**Problem requirements:**
Once you reach the line that holds "turned,soap pump/crimson,(243 269),,(532" in the listing below, output it and every line after it through the line that holds "turned,dumbbell/golden,(583 292),,(545 190),75", word for word.
====================
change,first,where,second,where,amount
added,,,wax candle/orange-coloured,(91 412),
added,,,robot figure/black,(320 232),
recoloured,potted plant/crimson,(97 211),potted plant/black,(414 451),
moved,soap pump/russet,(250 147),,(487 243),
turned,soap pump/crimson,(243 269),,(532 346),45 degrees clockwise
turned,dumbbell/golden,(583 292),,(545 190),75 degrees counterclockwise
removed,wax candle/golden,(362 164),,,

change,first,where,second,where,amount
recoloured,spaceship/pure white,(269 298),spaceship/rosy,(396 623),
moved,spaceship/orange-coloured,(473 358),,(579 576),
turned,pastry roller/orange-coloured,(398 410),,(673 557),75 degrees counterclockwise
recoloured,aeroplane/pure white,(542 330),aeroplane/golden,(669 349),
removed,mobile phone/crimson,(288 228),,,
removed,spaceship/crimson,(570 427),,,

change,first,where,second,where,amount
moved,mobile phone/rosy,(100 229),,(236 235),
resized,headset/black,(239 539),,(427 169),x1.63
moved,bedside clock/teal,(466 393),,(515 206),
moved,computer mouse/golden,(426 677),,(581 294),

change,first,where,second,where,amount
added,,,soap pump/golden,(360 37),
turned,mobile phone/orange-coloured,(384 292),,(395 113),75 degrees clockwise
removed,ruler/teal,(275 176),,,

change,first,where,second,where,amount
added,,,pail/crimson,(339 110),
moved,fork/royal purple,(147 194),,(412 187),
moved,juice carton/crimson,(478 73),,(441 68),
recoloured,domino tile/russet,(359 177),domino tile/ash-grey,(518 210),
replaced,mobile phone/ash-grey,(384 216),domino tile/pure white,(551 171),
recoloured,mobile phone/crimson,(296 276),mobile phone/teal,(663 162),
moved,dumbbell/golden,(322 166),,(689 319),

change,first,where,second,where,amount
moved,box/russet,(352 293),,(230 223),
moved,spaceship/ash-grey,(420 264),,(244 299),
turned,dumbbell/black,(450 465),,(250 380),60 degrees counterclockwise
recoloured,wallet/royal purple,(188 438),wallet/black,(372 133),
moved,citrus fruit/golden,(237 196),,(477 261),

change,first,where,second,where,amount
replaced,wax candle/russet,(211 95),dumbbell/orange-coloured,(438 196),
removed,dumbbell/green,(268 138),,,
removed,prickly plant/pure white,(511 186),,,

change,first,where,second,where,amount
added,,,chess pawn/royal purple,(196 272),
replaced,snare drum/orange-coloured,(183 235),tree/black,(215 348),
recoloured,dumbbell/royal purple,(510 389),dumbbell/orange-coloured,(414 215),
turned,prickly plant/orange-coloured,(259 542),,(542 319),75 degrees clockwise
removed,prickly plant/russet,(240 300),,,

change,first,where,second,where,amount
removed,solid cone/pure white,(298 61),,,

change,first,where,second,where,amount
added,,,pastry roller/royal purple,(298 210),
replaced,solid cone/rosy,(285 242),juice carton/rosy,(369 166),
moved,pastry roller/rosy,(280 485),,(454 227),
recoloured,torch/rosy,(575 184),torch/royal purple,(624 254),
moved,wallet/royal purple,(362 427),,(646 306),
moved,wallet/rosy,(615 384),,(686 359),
====================
**Exercise answer:**
turned,soap pump/crimson,(243 269),,(532 346),45 degrees clockwise
turned,dumbbell/golden,(583 292),,(545 190),75 degrees counterclockwise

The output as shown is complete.